-- WORK REQUIRED --
Please find the lines in the following records that hold "grey", and copy them.

-- DATA FOR THIS EXERCISE --
== Segment start ==

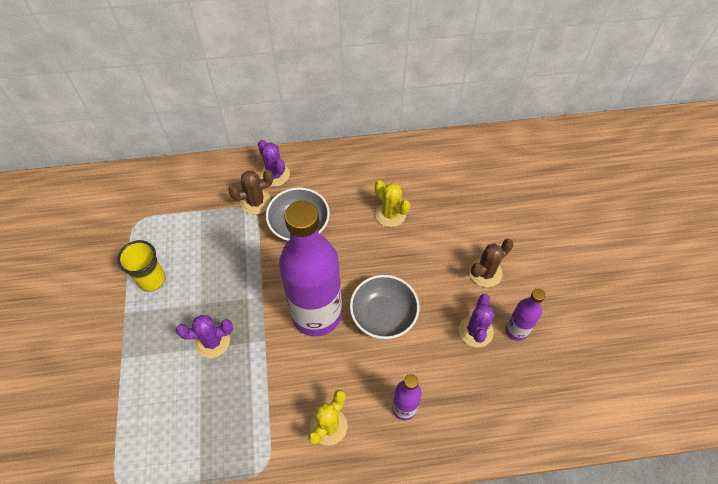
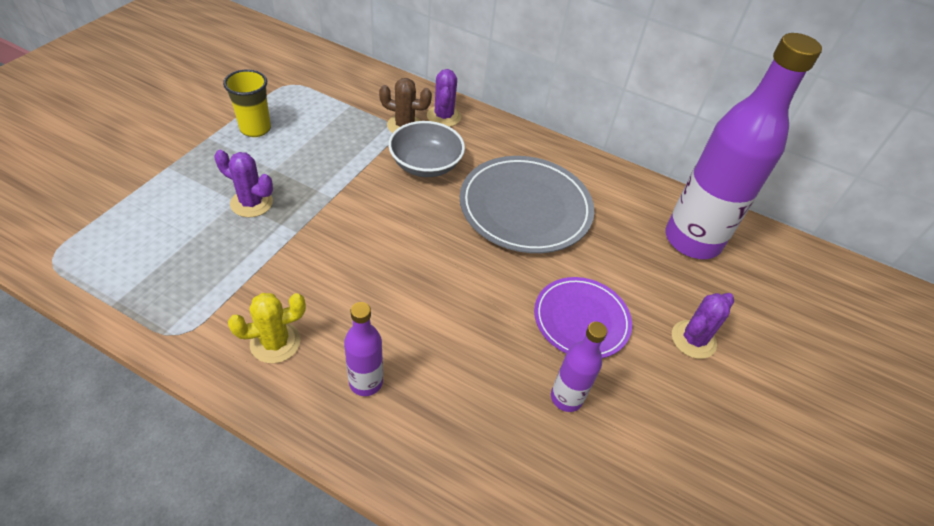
camera: 30 degrees right, 10 degrees down
(316, 314) = (366, 243): purple bottle -> purple bottle (692, 240)
(383, 315) = (431, 286): grey bowl -> none
(390, 214) = (525, 208): yellow cactus -> grey plate
(476, 331) = (517, 366): purple cactus -> purple cactus (693, 339)
(485, 273) = (581, 320): brown cactus -> purple plate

== Segment end ==

-- YOUR SOLUTION --
(383, 315) = (431, 286): grey bowl -> none
(390, 214) = (525, 208): yellow cactus -> grey plate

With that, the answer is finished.